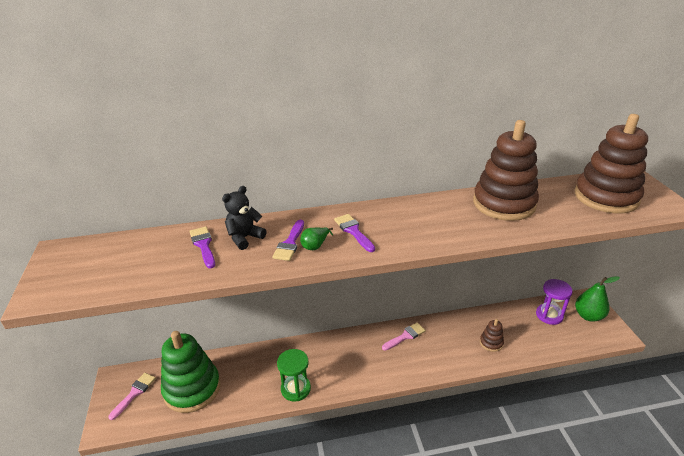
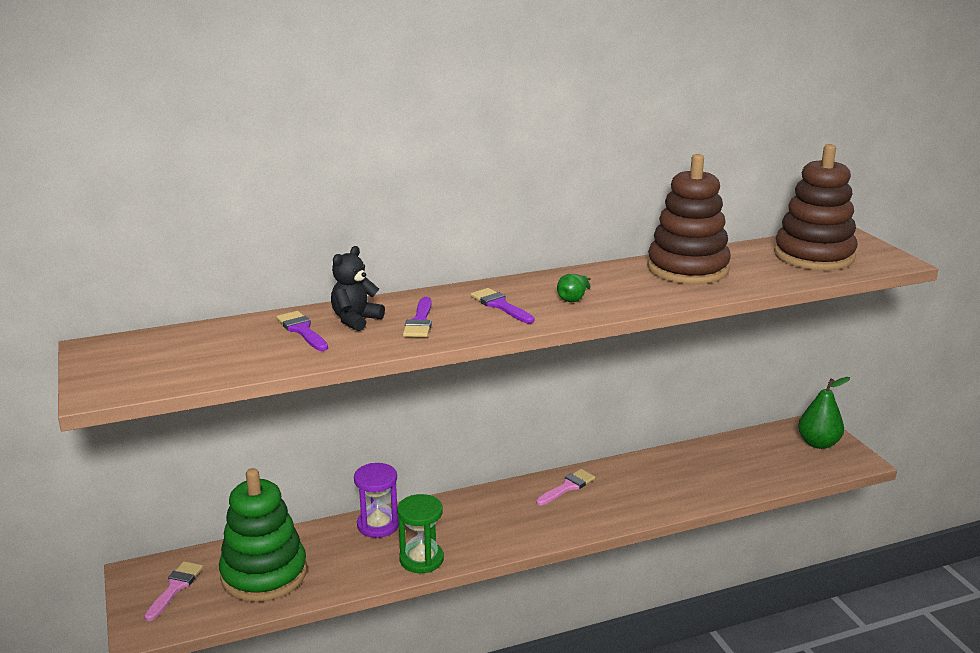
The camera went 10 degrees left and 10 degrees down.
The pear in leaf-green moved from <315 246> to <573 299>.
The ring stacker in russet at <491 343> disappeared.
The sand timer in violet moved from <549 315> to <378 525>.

* **WHAT IS EXPECTED**
All lines with the word "moved" should be copied from the material above.

* **ANSWER BELOW**
The pear in leaf-green moved from <315 246> to <573 299>.
The sand timer in violet moved from <549 315> to <378 525>.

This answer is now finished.